Exercise instructions.
In the copy you make, include no pictures, and transcribe every record exactly.

Before-and-after object listings:

- - -

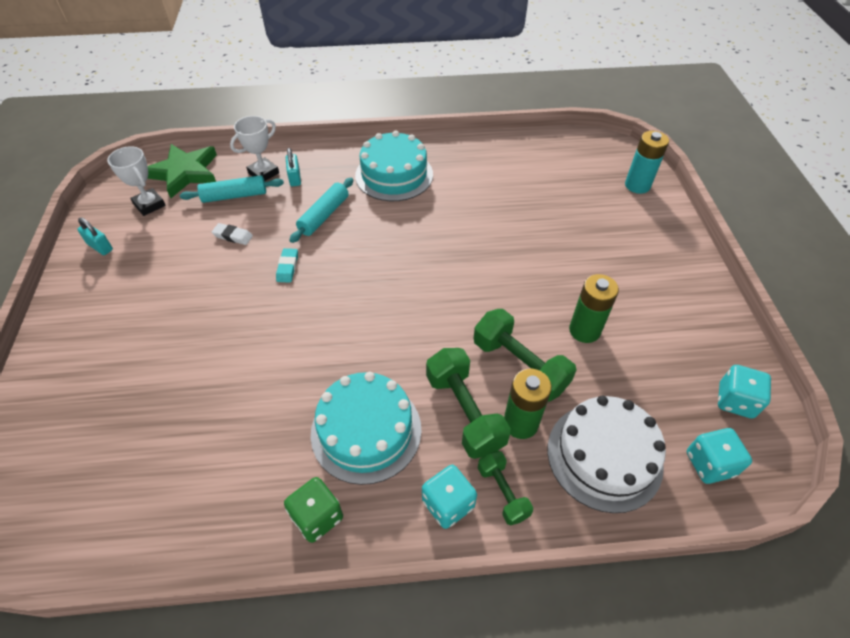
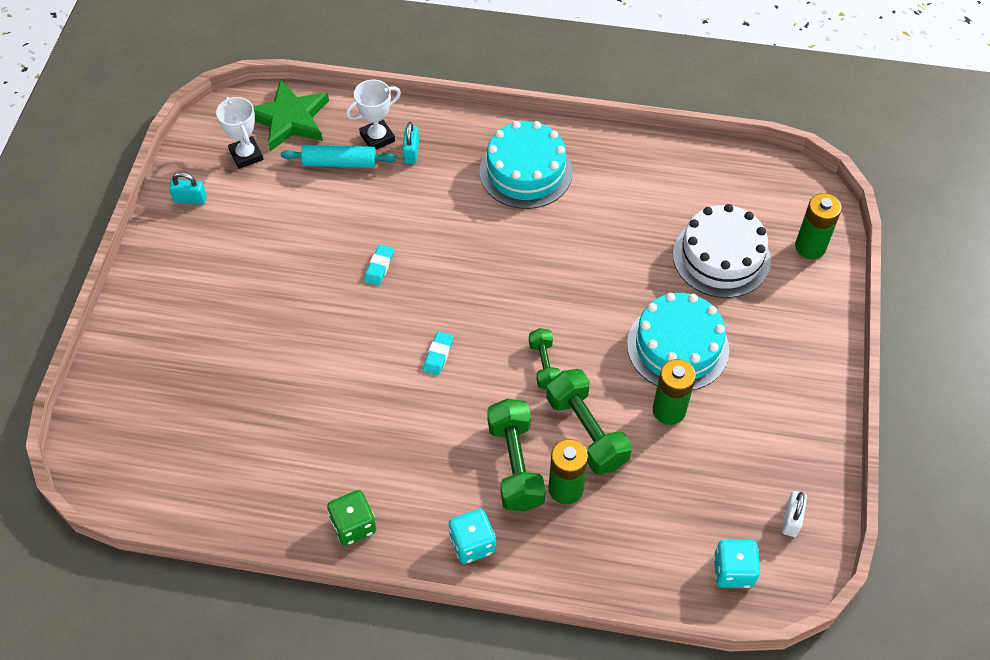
camera: 15 degrees right, 5 degrees up
(100, 247) = (190, 199): turquoise padlock -> turquoise padlock turned 45 degrees counterclockwise
(233, 236) = (329, 215): white eraser -> none
(324, 215) = (432, 210): turquoise rolling pin -> none
(361, 329) = (438, 355): none -> turquoise eraser
(366, 431) = (416, 460): turquoise cake -> turquoise cake (677, 347)
(502, 492) = (525, 546): green dumbbell -> green dumbbell (544, 365)
(604, 456) = (634, 539): white cake -> white cake (721, 257)
(637, 185) = (810, 247): turquoise battery -> green battery
(735, 401) = (791, 519): turquoise dice -> white padlock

- - -

Reply to the task.
camera: 15 degrees right, 5 degrees up
(100, 247) = (190, 199): turquoise padlock -> turquoise padlock turned 45 degrees counterclockwise
(233, 236) = (329, 215): white eraser -> none
(324, 215) = (432, 210): turquoise rolling pin -> none
(361, 329) = (438, 355): none -> turquoise eraser
(366, 431) = (416, 460): turquoise cake -> turquoise cake (677, 347)
(502, 492) = (525, 546): green dumbbell -> green dumbbell (544, 365)
(604, 456) = (634, 539): white cake -> white cake (721, 257)
(637, 185) = (810, 247): turquoise battery -> green battery
(735, 401) = (791, 519): turquoise dice -> white padlock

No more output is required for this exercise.